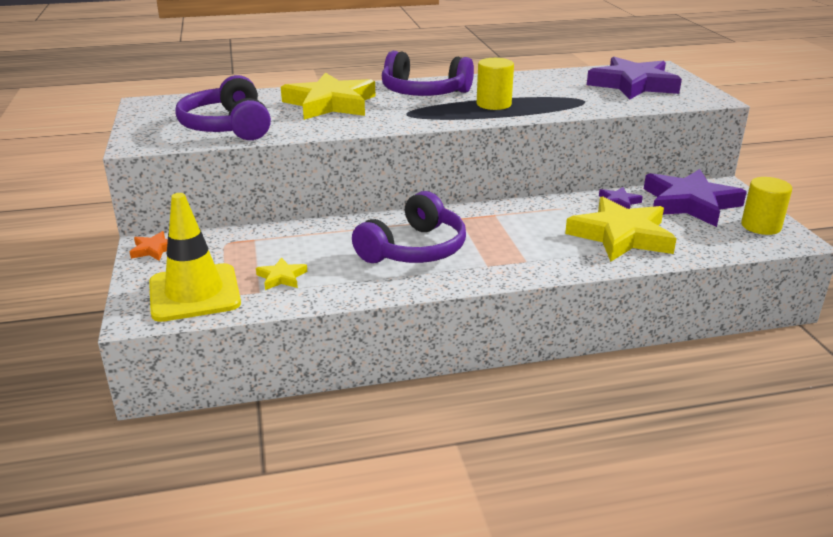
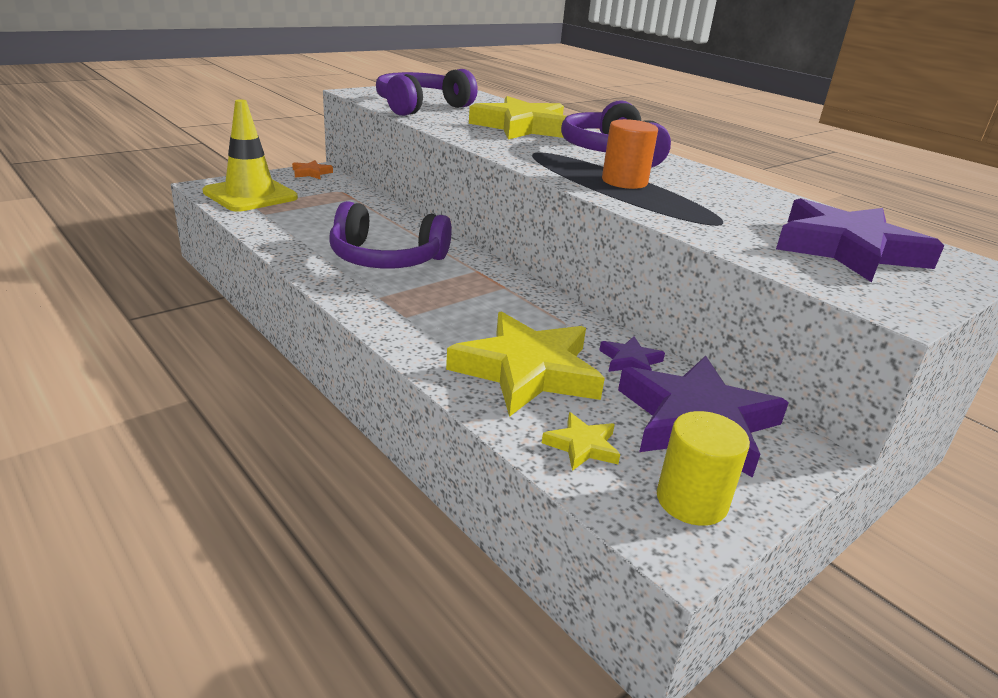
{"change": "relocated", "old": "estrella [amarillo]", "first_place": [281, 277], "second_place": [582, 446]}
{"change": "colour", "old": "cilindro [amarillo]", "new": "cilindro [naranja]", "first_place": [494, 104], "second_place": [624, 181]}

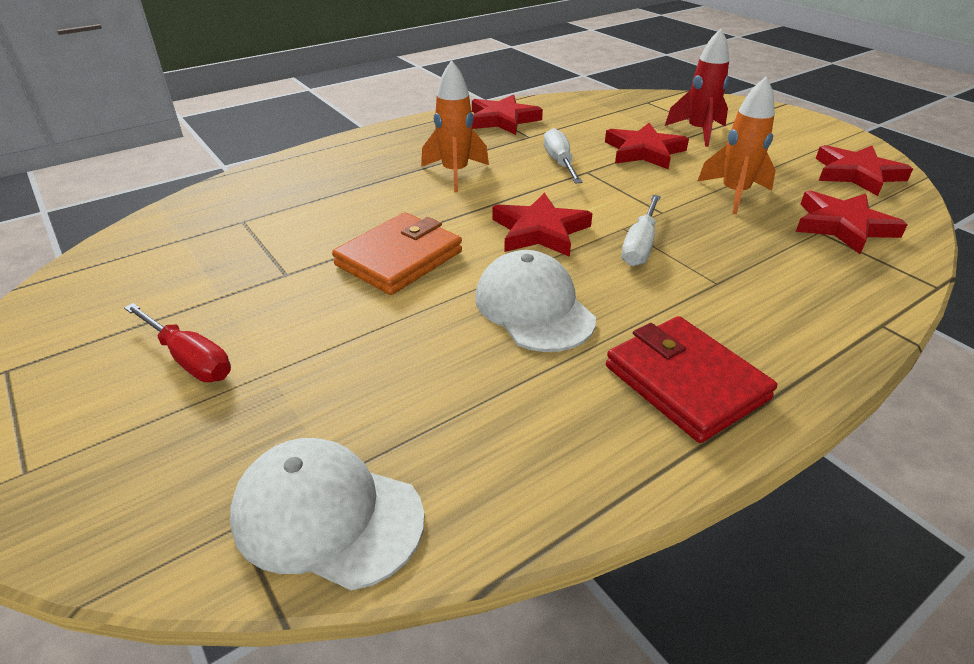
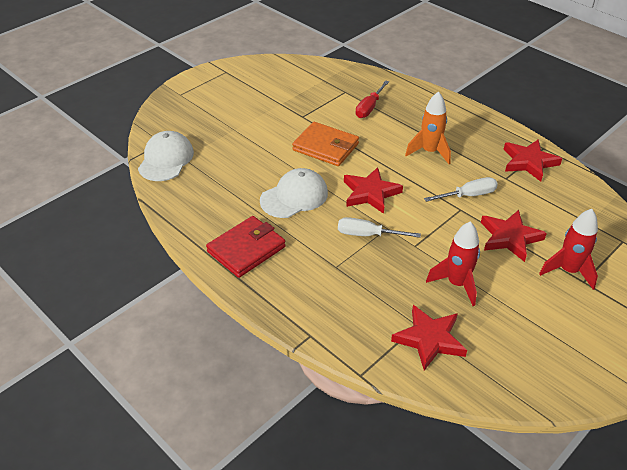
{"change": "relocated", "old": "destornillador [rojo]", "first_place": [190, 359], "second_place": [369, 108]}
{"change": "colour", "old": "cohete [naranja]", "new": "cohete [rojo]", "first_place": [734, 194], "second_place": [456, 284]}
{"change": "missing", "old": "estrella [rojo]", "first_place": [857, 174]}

---

ACTION ITEM:
From the records above, pull every line that has the string "colour" and copy it.

EXERCISE OUTPUT:
{"change": "colour", "old": "cilindro [amarillo]", "new": "cilindro [naranja]", "first_place": [494, 104], "second_place": [624, 181]}
{"change": "colour", "old": "cohete [naranja]", "new": "cohete [rojo]", "first_place": [734, 194], "second_place": [456, 284]}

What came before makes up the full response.